YOUR TASK - Copy, please, the line with "R12: none -> 68 (+12V, RX)" and each line that follows it through the end of the data below, exactly as given and without pictures.

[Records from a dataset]
++++++++

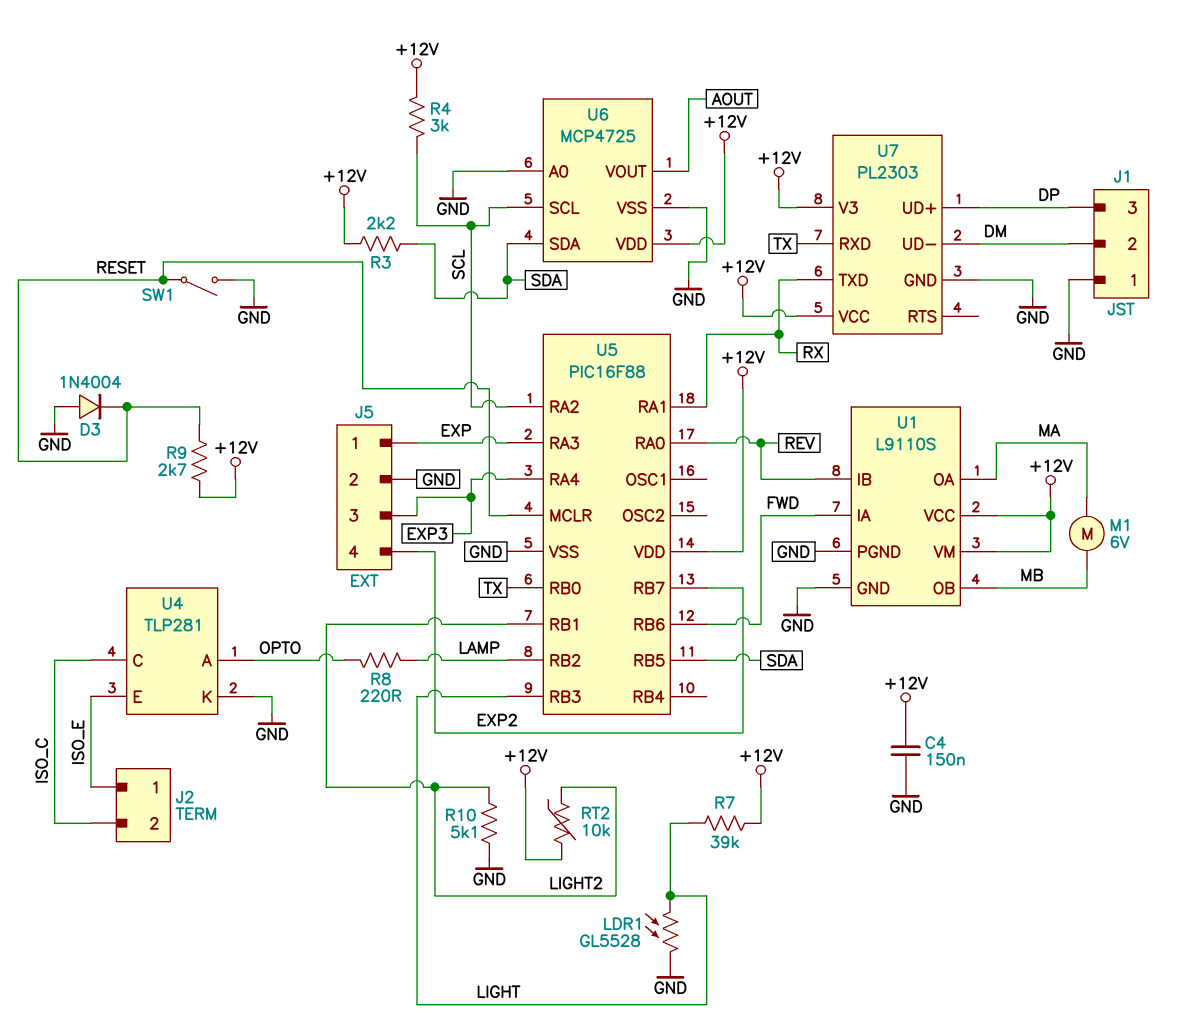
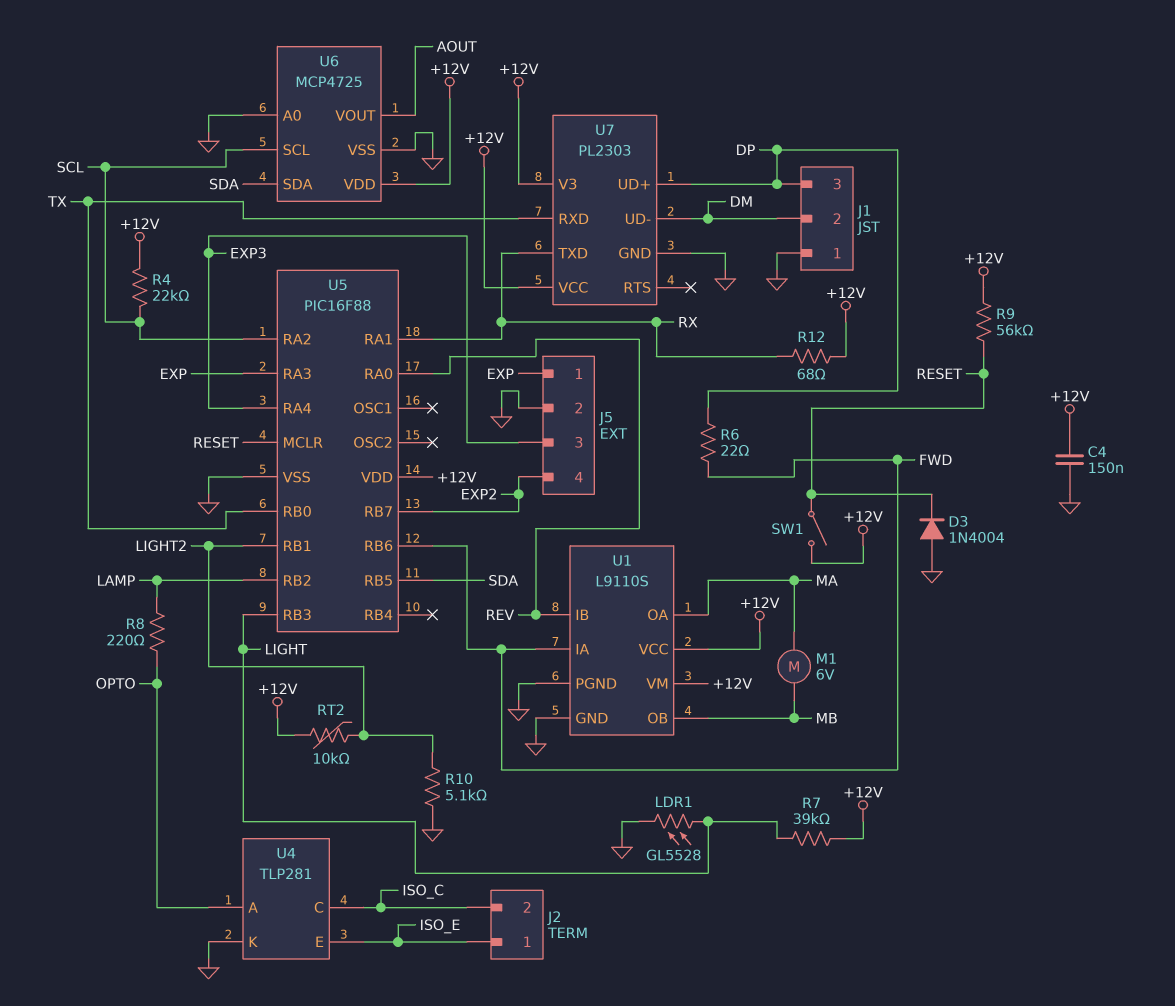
R3: 2.2k (+12V, SDA) -> none
R4: 3k (+12V, SCL) -> 22k (+12V, SCL)
R6: none -> 22 (DP, FWD)
R9: 2.7k (+12V, RESET) -> 56k (+12V, RESET)
R12: none -> 68 (+12V, RX)
SW1: switch (GND, RESET) -> switch (+12V, RESET)

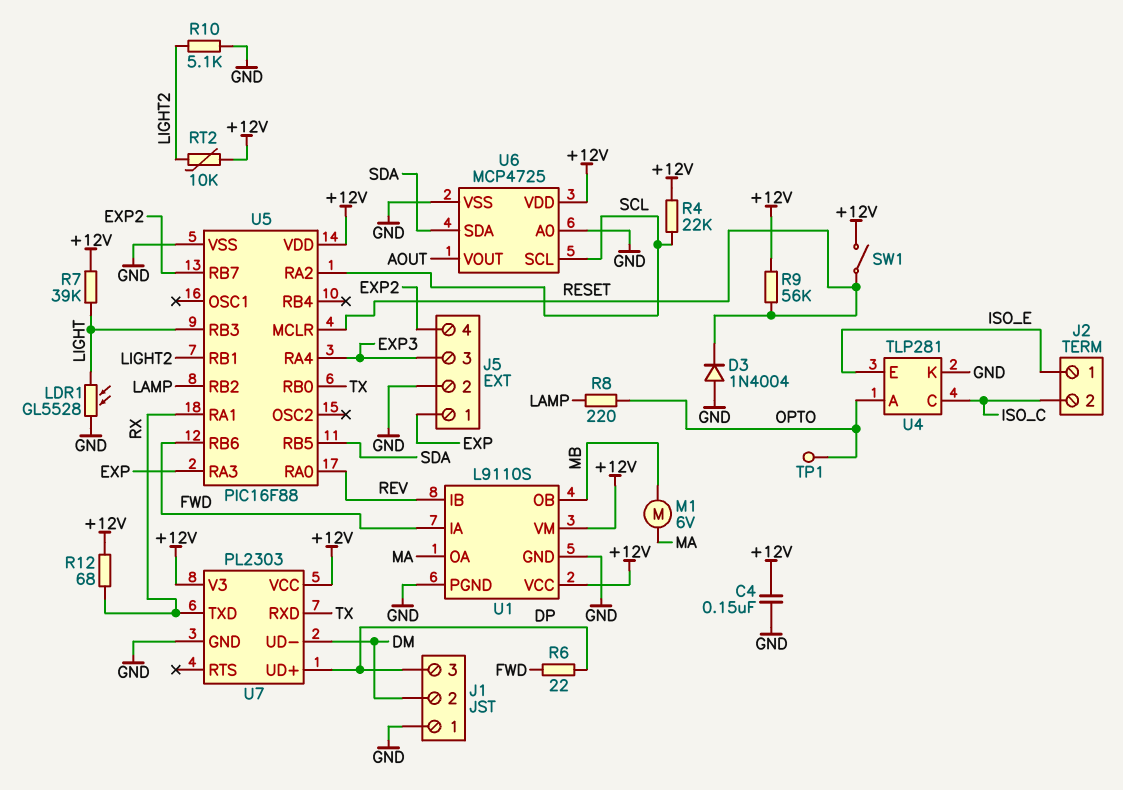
TP1: none -> test point (OPTO)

++++++++

COMPLETED TASK -
R12: none -> 68 (+12V, RX)
SW1: switch (GND, RESET) -> switch (+12V, RESET)

TP1: none -> test point (OPTO)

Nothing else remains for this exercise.